◆ **Problem to solve**
Word for word, give the records again, dropping any picture they hold.

◆ **The data**
· · · · · · ·

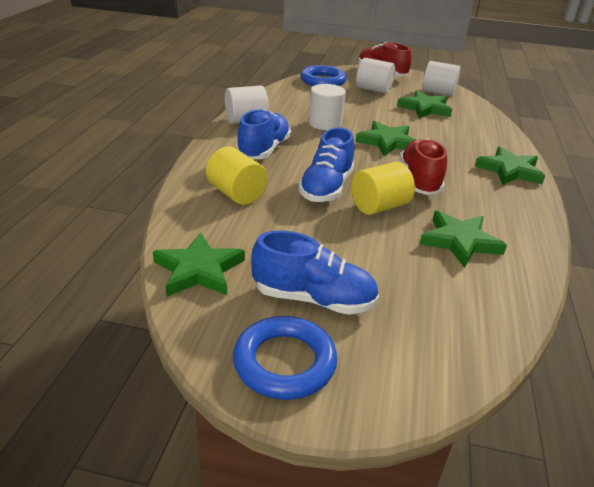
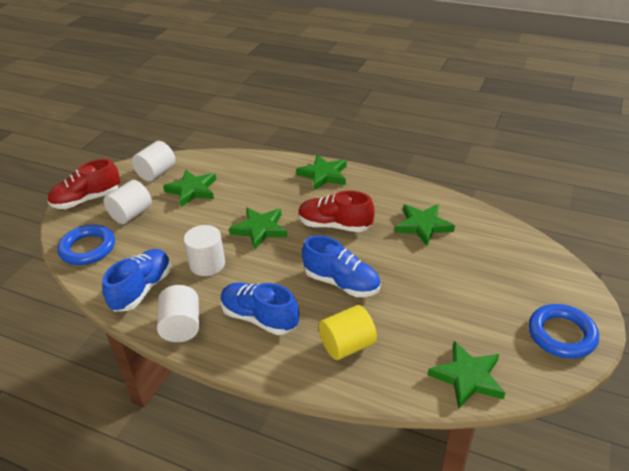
camera: 75 degrees left, 5 degrees up
blue shoe [251,231,379,315] -> blue shoe moved to [102,249,171,311]
yellow cylinder [351,162,415,215] -> none

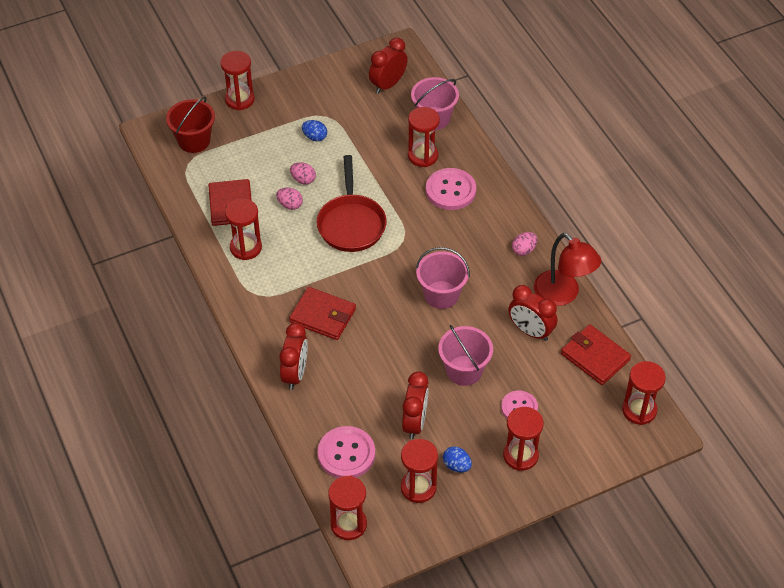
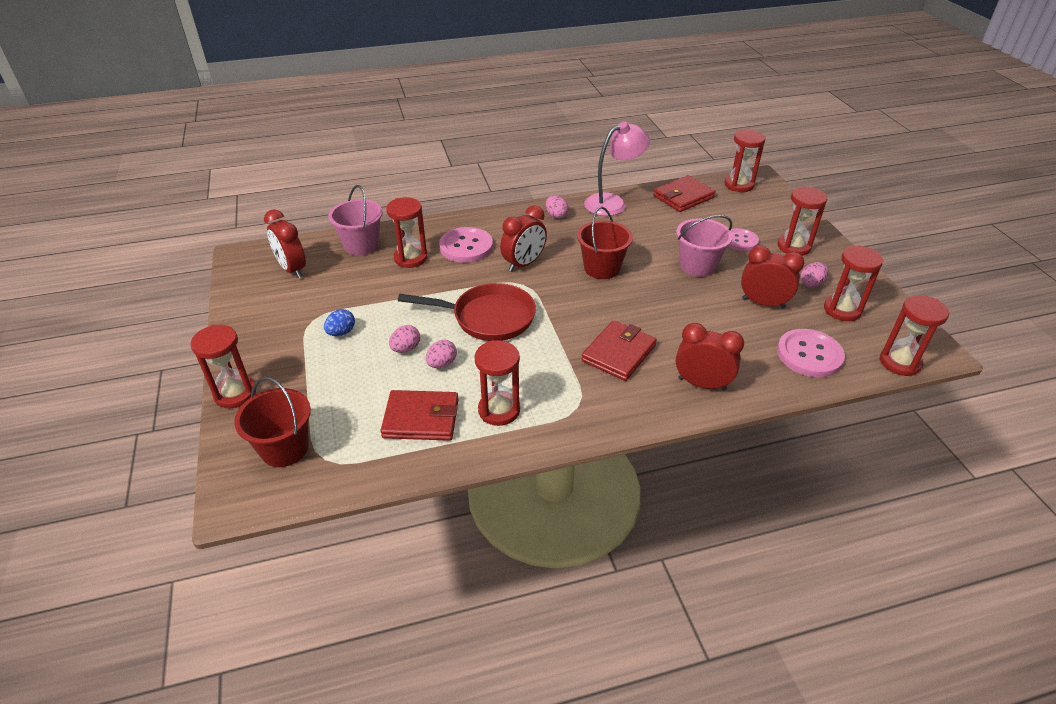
camera: 80 degrees left, 10 degrees down
pink bucket [416,247,470,309] -> red bucket [577,206,633,279]
blue egg [443,446,472,472] -> pink egg [800,262,828,287]
red clock [508,285,557,341] -> red clock moved to [500,205,547,272]
red lamp [534,233,601,306] -> pink lamp [584,121,650,216]

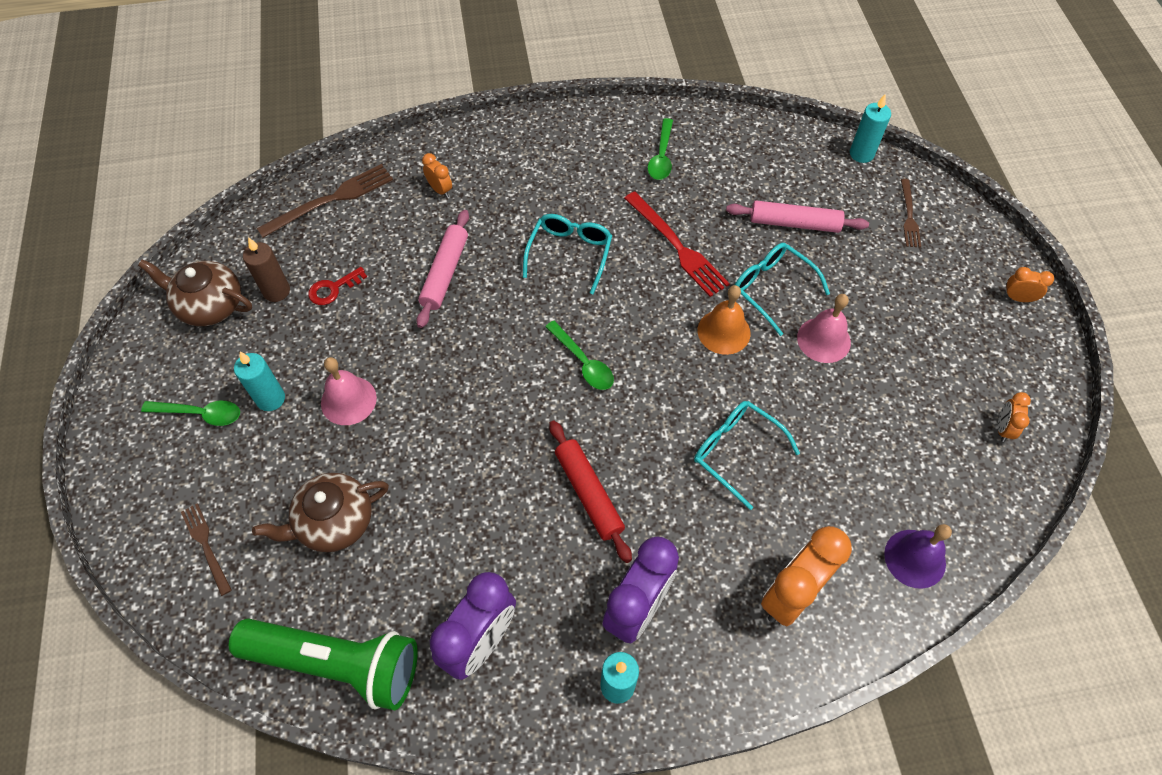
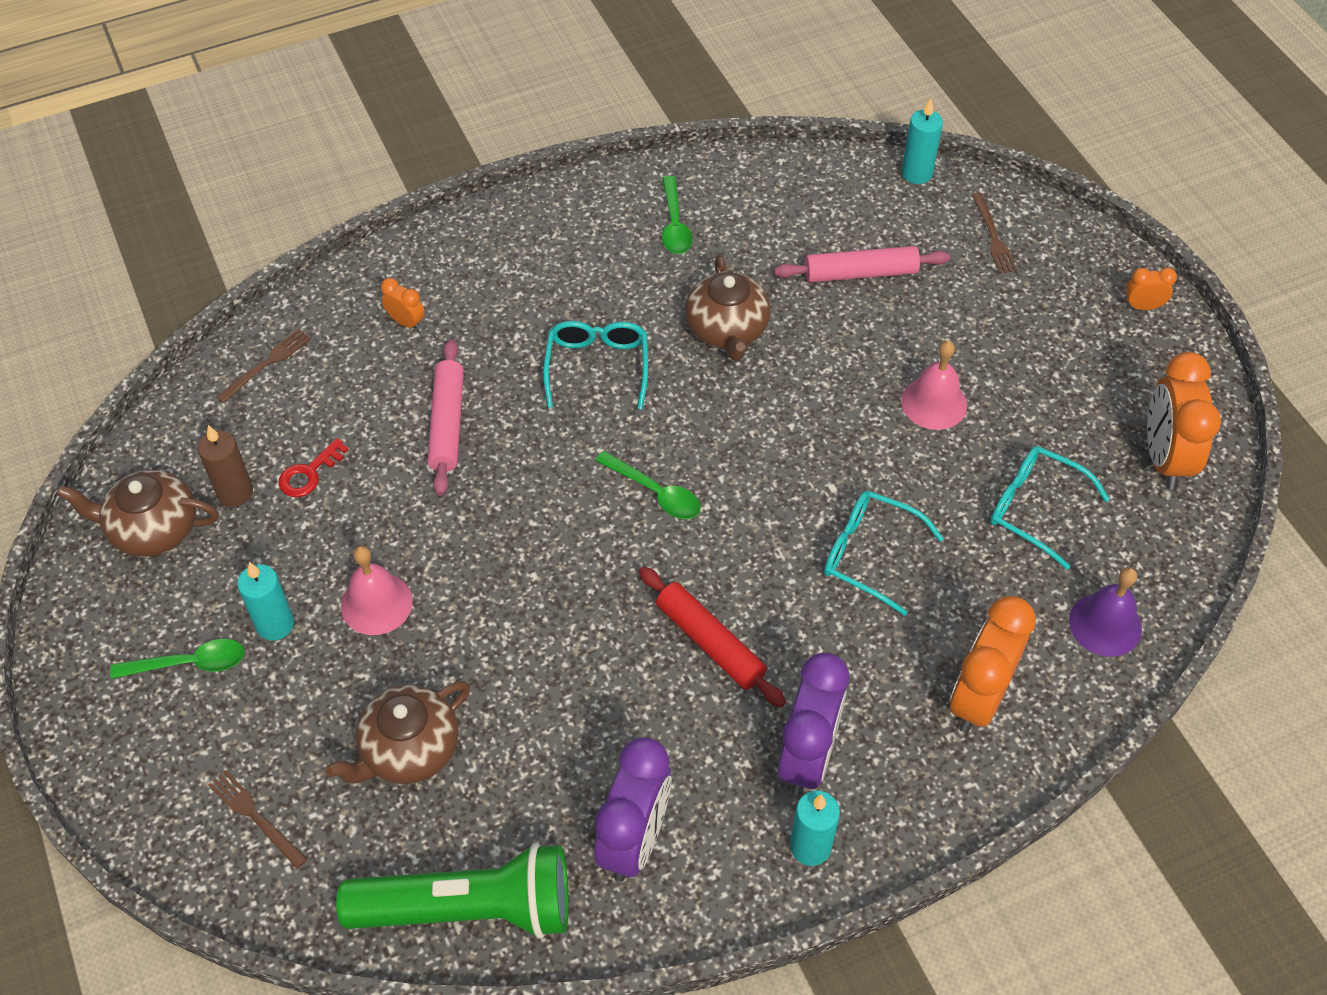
camera: 15 degrees left, 5 degrees down
brown fork [257,164,393,238] -> brown fork [216,329,311,403], size x0.60
red fork [624,191,730,297] -> brown teapot [685,254,771,361]
orange bell [698,285,751,355] -> none
turquoise glasses [735,243,830,336] -> turquoise glasses moved to [990,446,1109,570]
orange clock [998,392,1031,442] -> orange clock [1147,352,1221,490], size x2.11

· · · · · · ·

◆ **Output below**
camera: 75 degrees left, 5 degrees up
blue shoe [251,231,379,315] -> blue shoe moved to [102,249,171,311]
yellow cylinder [351,162,415,215] -> none

camera: 80 degrees left, 10 degrees down
pink bucket [416,247,470,309] -> red bucket [577,206,633,279]
blue egg [443,446,472,472] -> pink egg [800,262,828,287]
red clock [508,285,557,341] -> red clock moved to [500,205,547,272]
red lamp [534,233,601,306] -> pink lamp [584,121,650,216]

camera: 15 degrees left, 5 degrees down
brown fork [257,164,393,238] -> brown fork [216,329,311,403], size x0.60
red fork [624,191,730,297] -> brown teapot [685,254,771,361]
orange bell [698,285,751,355] -> none
turquoise glasses [735,243,830,336] -> turquoise glasses moved to [990,446,1109,570]
orange clock [998,392,1031,442] -> orange clock [1147,352,1221,490], size x2.11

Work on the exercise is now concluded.